INSTRUCTIONS TO FOLLOW:
Restrict the output to the lines below starting at the one that contains "green line: (162, 466) -> (233, 363), moved" and ending at the one that contains "brown semicircle: (206, 774)", and restate them word for word, both ends included.

PROVIDED DATA:
══════
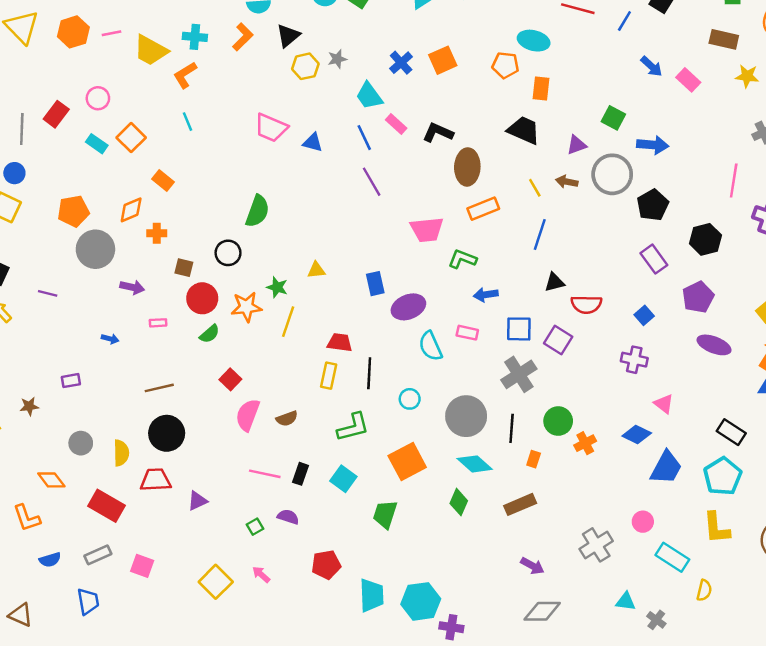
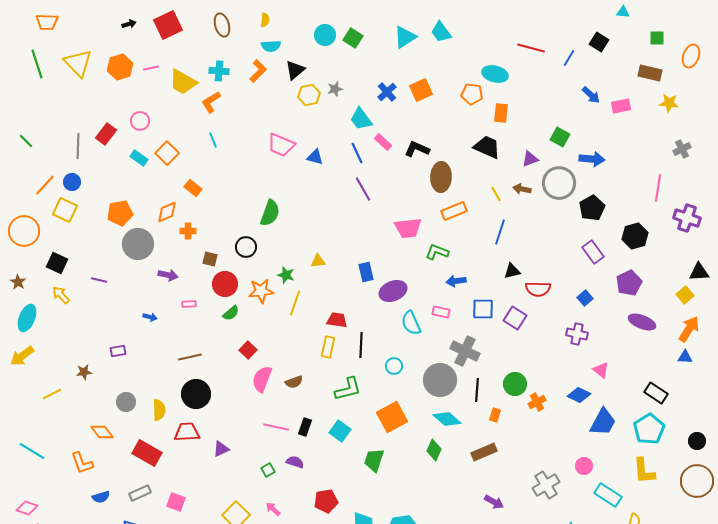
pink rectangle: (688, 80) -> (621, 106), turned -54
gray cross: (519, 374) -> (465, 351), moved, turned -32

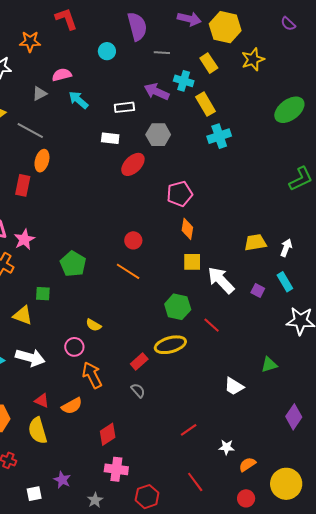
══════
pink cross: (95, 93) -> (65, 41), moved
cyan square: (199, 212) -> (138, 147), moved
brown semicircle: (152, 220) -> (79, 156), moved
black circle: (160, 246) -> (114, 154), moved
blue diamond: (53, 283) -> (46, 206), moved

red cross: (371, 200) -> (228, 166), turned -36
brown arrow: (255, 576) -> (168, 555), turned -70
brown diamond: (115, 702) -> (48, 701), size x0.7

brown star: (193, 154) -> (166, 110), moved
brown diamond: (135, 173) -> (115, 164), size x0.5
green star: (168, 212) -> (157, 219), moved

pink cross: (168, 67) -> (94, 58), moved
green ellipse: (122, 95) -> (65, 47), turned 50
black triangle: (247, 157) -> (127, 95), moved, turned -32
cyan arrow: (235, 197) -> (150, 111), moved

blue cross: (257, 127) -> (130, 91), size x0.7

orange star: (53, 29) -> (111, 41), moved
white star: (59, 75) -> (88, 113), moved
══════
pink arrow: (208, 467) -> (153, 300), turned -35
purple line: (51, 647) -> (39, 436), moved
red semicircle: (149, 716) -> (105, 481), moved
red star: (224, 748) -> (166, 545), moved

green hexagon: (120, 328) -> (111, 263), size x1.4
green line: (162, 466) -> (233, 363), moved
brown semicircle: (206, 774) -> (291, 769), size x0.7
══════
OUTPUT FOR THIS TASK:
green line: (162, 466) -> (233, 363), moved
brown semicircle: (206, 774) -> (291, 769), size x0.7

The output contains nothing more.